* **Directions for this task**
Write out every entry exactly as it appears, omitting the pictures.

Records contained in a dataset

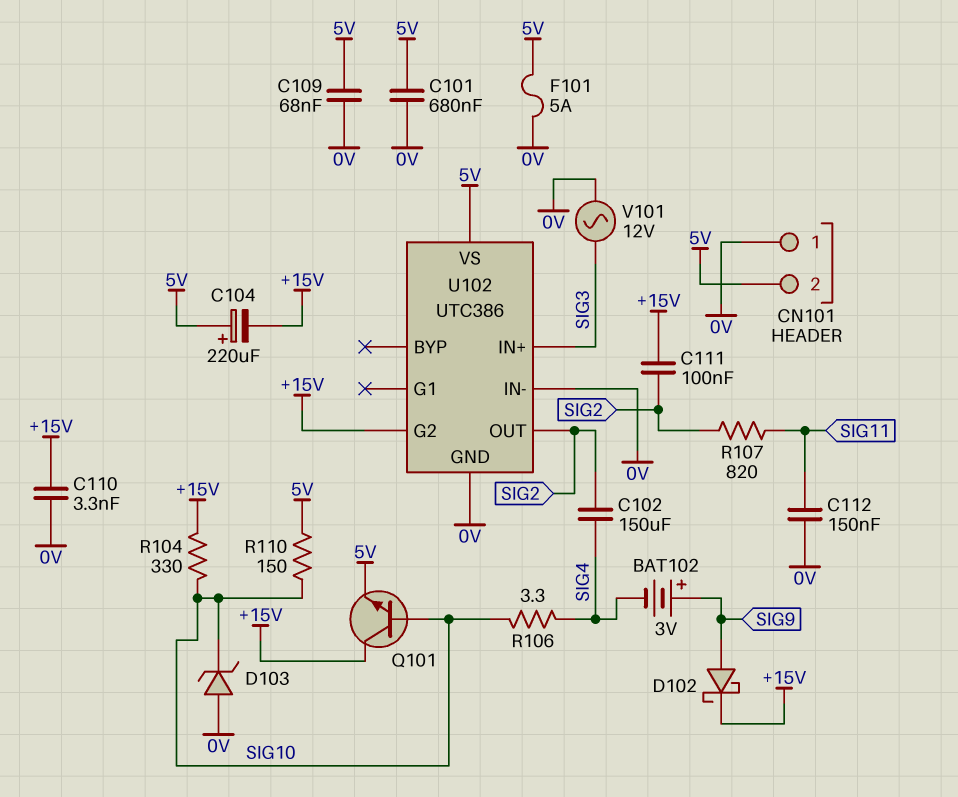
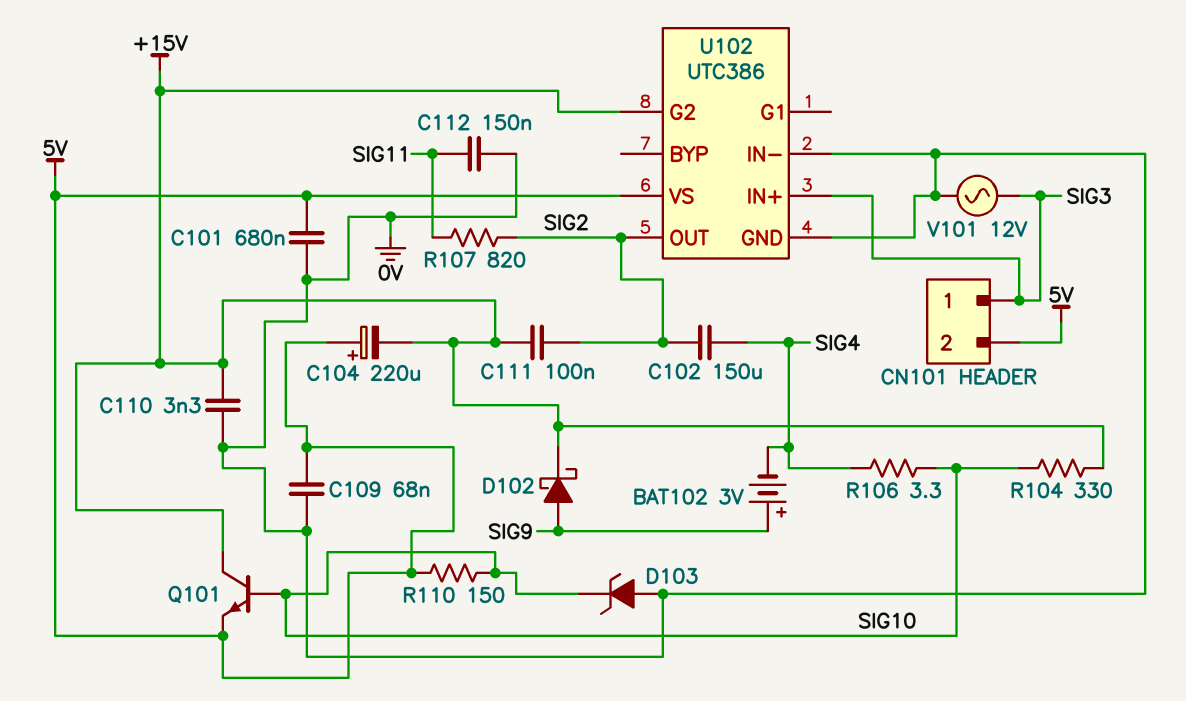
CN101 pin 1: 0V -> SIG3
F101: 5A (0V, 5V) -> none

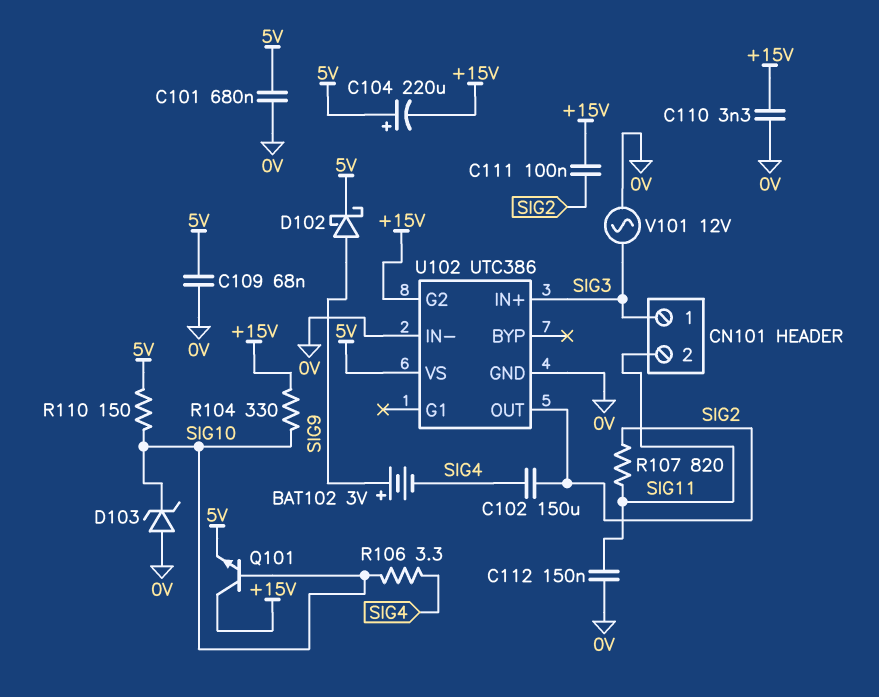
CN101 pin 2: 5V -> SIG11
D102: schottky (A SIG9, K +15V) -> schottky (A SIG9, K 5V)

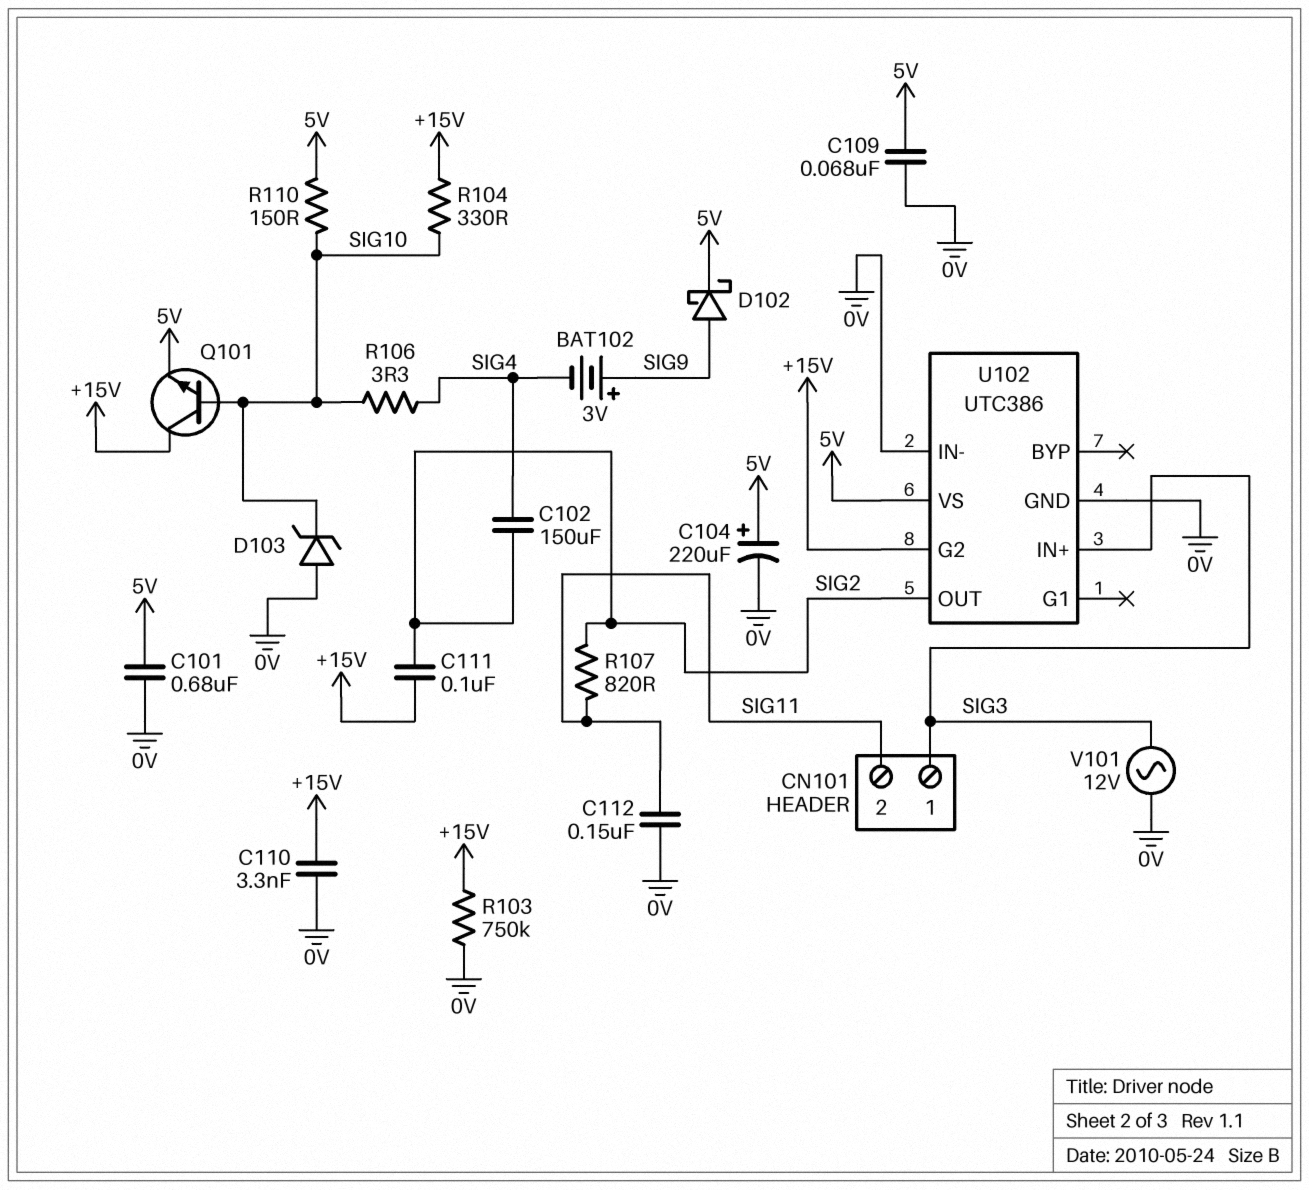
C104: 220uF (plus 5V, minus +15V) -> 220uF (plus 5V, minus 0V)
R103: none -> 750k (+15V, 0V)

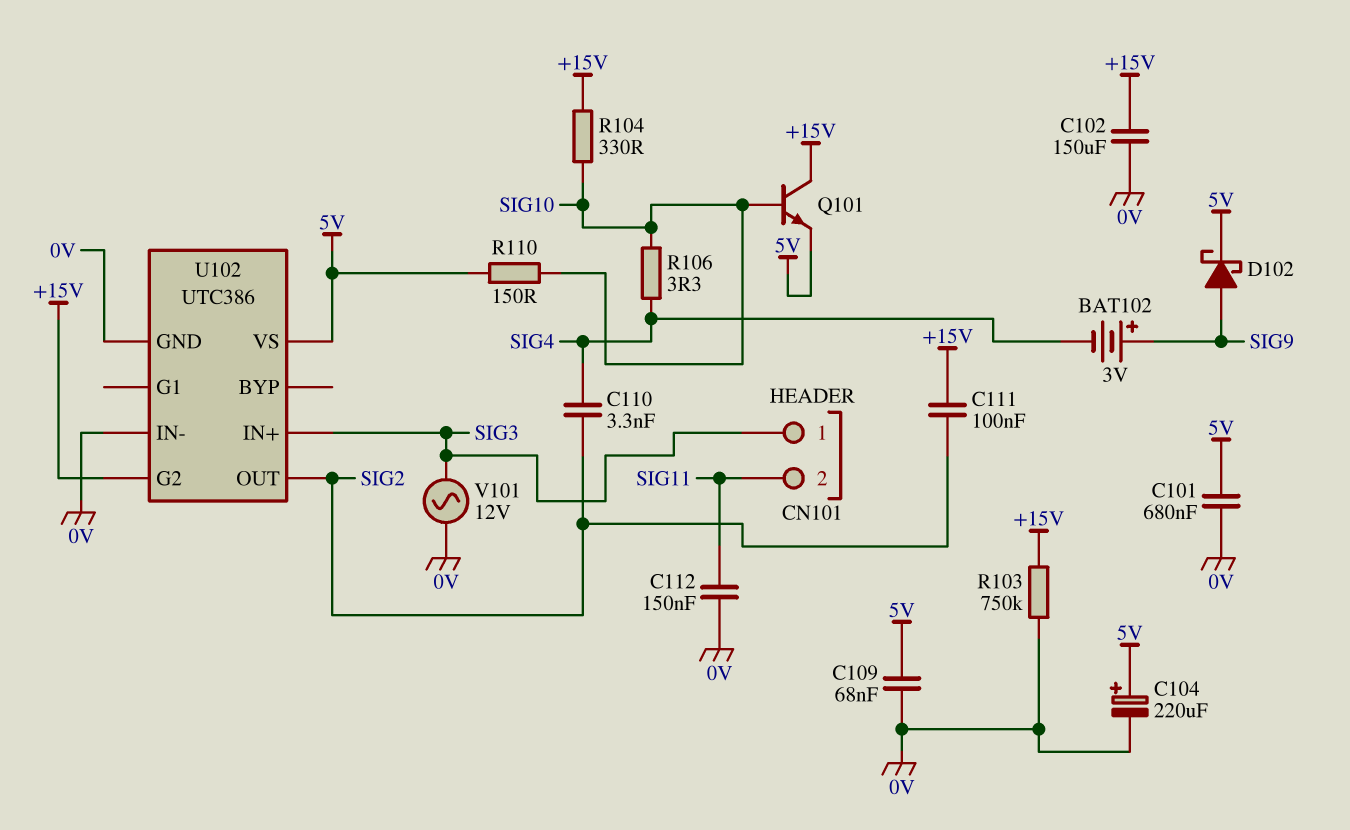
C102: 150uF (SIG2, SIG4) -> 150uF (+15V, 0V)
C110: 3.3nF (+15V, 0V) -> 3.3nF (SIG2, SIG4)
D103: zener (A 0V, K SIG10) -> none
R107: 820 (SIG2, SIG11) -> none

* **Problem solution**
CN101 pin 1: 0V -> SIG3
F101: 5A (0V, 5V) -> none

CN101 pin 2: 5V -> SIG11
D102: schottky (A SIG9, K +15V) -> schottky (A SIG9, K 5V)

C104: 220uF (plus 5V, minus +15V) -> 220uF (plus 5V, minus 0V)
R103: none -> 750k (+15V, 0V)

C102: 150uF (SIG2, SIG4) -> 150uF (+15V, 0V)
C110: 3.3nF (+15V, 0V) -> 3.3nF (SIG2, SIG4)
D103: zener (A 0V, K SIG10) -> none
R107: 820 (SIG2, SIG11) -> none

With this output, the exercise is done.